==== Provided information ====
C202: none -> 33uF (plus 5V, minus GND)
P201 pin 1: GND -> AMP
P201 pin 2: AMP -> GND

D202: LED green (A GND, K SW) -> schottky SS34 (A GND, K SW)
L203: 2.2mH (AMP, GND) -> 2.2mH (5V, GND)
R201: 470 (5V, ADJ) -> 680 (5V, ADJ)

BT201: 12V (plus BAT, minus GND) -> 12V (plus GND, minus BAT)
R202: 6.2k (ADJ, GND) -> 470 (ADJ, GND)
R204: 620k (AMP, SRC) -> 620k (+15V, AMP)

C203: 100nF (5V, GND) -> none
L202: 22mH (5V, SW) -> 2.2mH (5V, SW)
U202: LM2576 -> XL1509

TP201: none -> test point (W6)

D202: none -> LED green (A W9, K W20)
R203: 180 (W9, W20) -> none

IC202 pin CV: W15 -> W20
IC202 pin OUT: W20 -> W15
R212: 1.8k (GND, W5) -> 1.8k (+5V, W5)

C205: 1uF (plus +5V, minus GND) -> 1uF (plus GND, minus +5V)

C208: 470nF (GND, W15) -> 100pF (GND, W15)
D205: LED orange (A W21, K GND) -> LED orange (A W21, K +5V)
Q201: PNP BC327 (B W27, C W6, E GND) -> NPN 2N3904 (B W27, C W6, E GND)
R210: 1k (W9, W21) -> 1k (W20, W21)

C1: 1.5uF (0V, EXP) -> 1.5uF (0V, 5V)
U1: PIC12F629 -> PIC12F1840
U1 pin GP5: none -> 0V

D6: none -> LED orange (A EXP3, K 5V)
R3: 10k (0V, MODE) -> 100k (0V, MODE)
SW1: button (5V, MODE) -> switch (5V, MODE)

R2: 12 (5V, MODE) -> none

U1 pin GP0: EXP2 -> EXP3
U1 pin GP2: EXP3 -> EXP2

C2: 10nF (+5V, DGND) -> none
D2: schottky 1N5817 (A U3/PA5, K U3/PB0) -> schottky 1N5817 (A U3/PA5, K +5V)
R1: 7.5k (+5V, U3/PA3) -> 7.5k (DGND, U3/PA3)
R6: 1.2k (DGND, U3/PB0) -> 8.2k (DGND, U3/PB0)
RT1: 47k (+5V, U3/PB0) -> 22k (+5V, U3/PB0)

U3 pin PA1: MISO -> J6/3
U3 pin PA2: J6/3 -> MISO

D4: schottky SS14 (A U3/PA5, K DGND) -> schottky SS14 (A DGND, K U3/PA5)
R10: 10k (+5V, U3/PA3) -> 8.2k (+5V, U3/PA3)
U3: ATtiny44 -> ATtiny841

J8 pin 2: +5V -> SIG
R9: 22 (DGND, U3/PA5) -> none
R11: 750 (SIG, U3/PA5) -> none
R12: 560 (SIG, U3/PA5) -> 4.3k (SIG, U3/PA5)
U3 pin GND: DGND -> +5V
====
Activity: Print exactly the lines from the one containing "P201 pin 1: GND -> AMP" through the last line of the records above, both included.

Solution to this problem:
P201 pin 1: GND -> AMP
P201 pin 2: AMP -> GND

D202: LED green (A GND, K SW) -> schottky SS34 (A GND, K SW)
L203: 2.2mH (AMP, GND) -> 2.2mH (5V, GND)
R201: 470 (5V, ADJ) -> 680 (5V, ADJ)

BT201: 12V (plus BAT, minus GND) -> 12V (plus GND, minus BAT)
R202: 6.2k (ADJ, GND) -> 470 (ADJ, GND)
R204: 620k (AMP, SRC) -> 620k (+15V, AMP)

C203: 100nF (5V, GND) -> none
L202: 22mH (5V, SW) -> 2.2mH (5V, SW)
U202: LM2576 -> XL1509

TP201: none -> test point (W6)

D202: none -> LED green (A W9, K W20)
R203: 180 (W9, W20) -> none

IC202 pin CV: W15 -> W20
IC202 pin OUT: W20 -> W15
R212: 1.8k (GND, W5) -> 1.8k (+5V, W5)

C205: 1uF (plus +5V, minus GND) -> 1uF (plus GND, minus +5V)

C208: 470nF (GND, W15) -> 100pF (GND, W15)
D205: LED orange (A W21, K GND) -> LED orange (A W21, K +5V)
Q201: PNP BC327 (B W27, C W6, E GND) -> NPN 2N3904 (B W27, C W6, E GND)
R210: 1k (W9, W21) -> 1k (W20, W21)

C1: 1.5uF (0V, EXP) -> 1.5uF (0V, 5V)
U1: PIC12F629 -> PIC12F1840
U1 pin GP5: none -> 0V

D6: none -> LED orange (A EXP3, K 5V)
R3: 10k (0V, MODE) -> 100k (0V, MODE)
SW1: button (5V, MODE) -> switch (5V, MODE)

R2: 12 (5V, MODE) -> none

U1 pin GP0: EXP2 -> EXP3
U1 pin GP2: EXP3 -> EXP2

C2: 10nF (+5V, DGND) -> none
D2: schottky 1N5817 (A U3/PA5, K U3/PB0) -> schottky 1N5817 (A U3/PA5, K +5V)
R1: 7.5k (+5V, U3/PA3) -> 7.5k (DGND, U3/PA3)
R6: 1.2k (DGND, U3/PB0) -> 8.2k (DGND, U3/PB0)
RT1: 47k (+5V, U3/PB0) -> 22k (+5V, U3/PB0)

U3 pin PA1: MISO -> J6/3
U3 pin PA2: J6/3 -> MISO

D4: schottky SS14 (A U3/PA5, K DGND) -> schottky SS14 (A DGND, K U3/PA5)
R10: 10k (+5V, U3/PA3) -> 8.2k (+5V, U3/PA3)
U3: ATtiny44 -> ATtiny841

J8 pin 2: +5V -> SIG
R9: 22 (DGND, U3/PA5) -> none
R11: 750 (SIG, U3/PA5) -> none
R12: 560 (SIG, U3/PA5) -> 4.3k (SIG, U3/PA5)
U3 pin GND: DGND -> +5V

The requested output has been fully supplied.